### BRIEF
The expected output is the full set of entries, printed exactly, without pictures.

START MATERIAL SHOWN

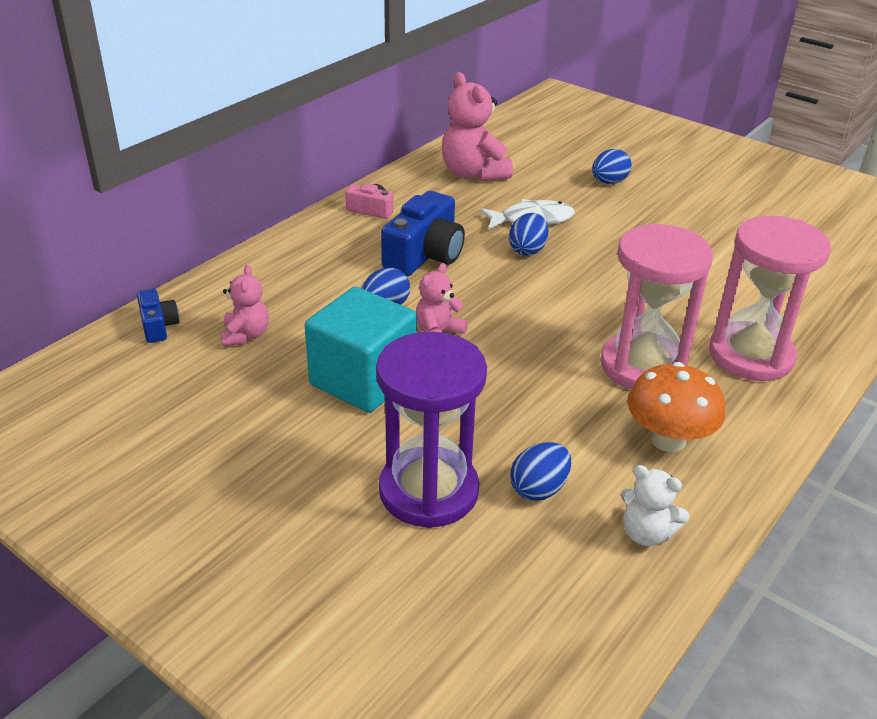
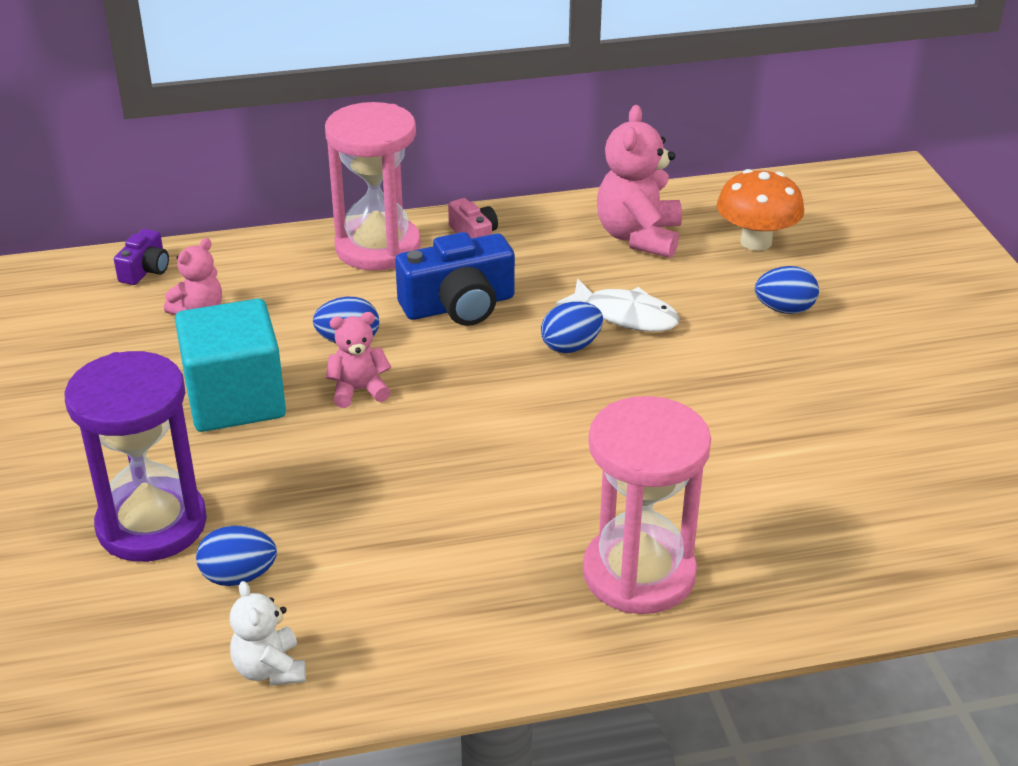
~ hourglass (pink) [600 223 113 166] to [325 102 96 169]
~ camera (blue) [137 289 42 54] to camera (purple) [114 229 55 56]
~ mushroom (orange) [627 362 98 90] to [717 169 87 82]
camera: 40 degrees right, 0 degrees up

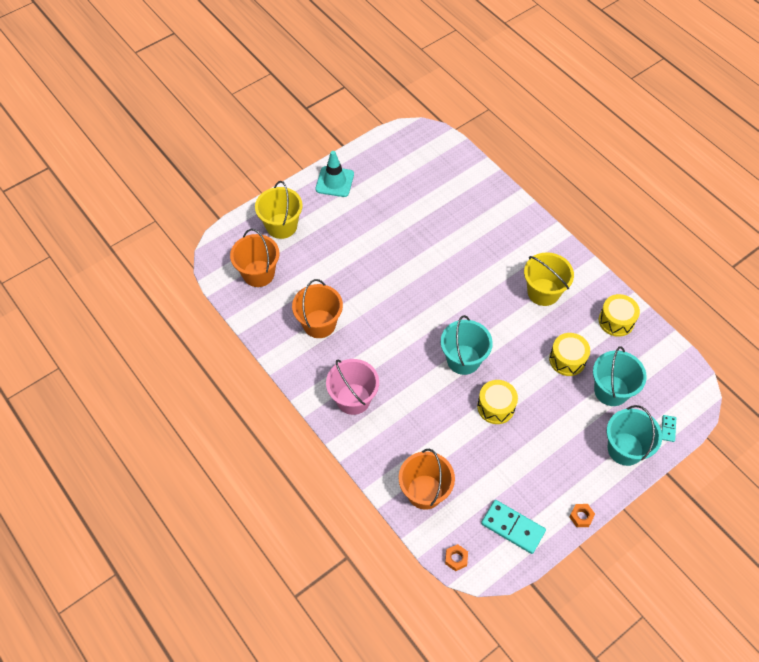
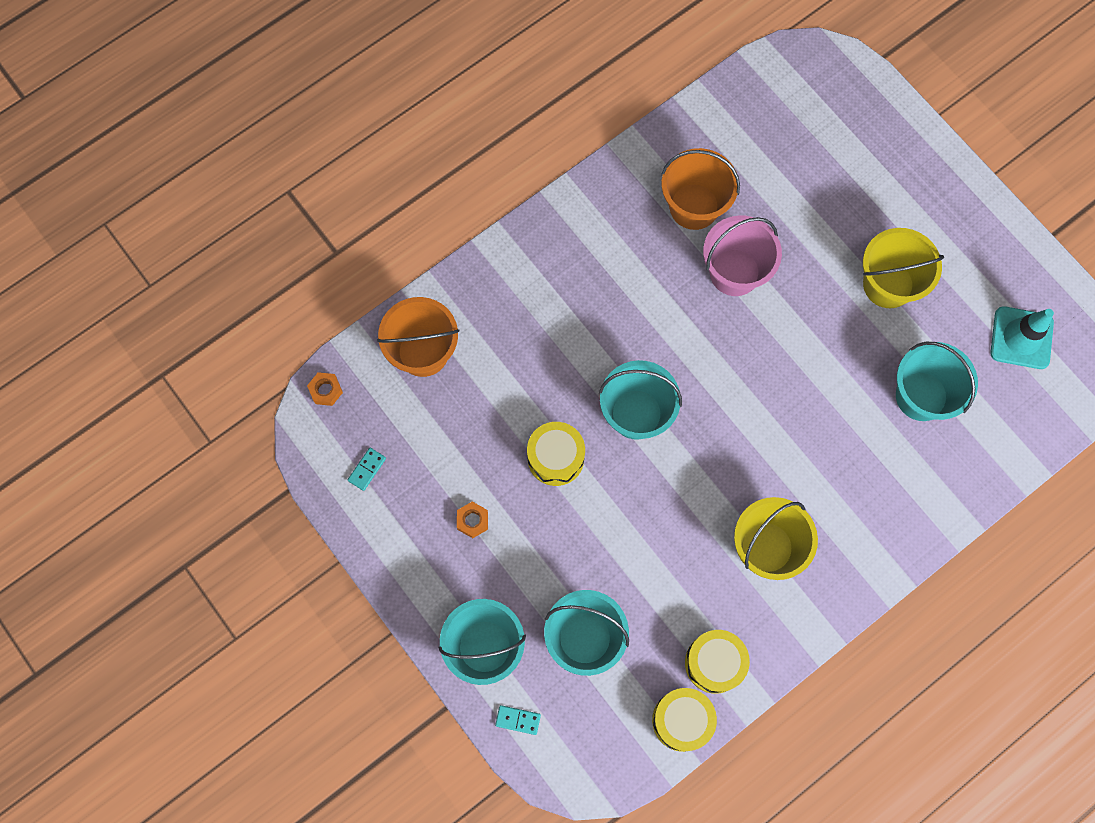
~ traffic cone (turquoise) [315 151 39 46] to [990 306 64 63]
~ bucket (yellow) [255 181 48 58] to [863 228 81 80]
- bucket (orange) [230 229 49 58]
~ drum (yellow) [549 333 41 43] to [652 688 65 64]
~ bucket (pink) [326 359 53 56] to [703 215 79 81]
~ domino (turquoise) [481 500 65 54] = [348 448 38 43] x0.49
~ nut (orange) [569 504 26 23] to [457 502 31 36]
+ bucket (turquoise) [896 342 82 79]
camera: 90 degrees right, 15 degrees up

END MATERIAL SHOWN

### YOUR RESPONSE
~ hourglass (pink) [600 223 113 166] to [325 102 96 169]
~ camera (blue) [137 289 42 54] to camera (purple) [114 229 55 56]
~ mushroom (orange) [627 362 98 90] to [717 169 87 82]
camera: 40 degrees right, 0 degrees up

~ traffic cone (turquoise) [315 151 39 46] to [990 306 64 63]
~ bucket (yellow) [255 181 48 58] to [863 228 81 80]
- bucket (orange) [230 229 49 58]
~ drum (yellow) [549 333 41 43] to [652 688 65 64]
~ bucket (pink) [326 359 53 56] to [703 215 79 81]
~ domino (turquoise) [481 500 65 54] = [348 448 38 43] x0.49
~ nut (orange) [569 504 26 23] to [457 502 31 36]
+ bucket (turquoise) [896 342 82 79]
camera: 90 degrees right, 15 degrees up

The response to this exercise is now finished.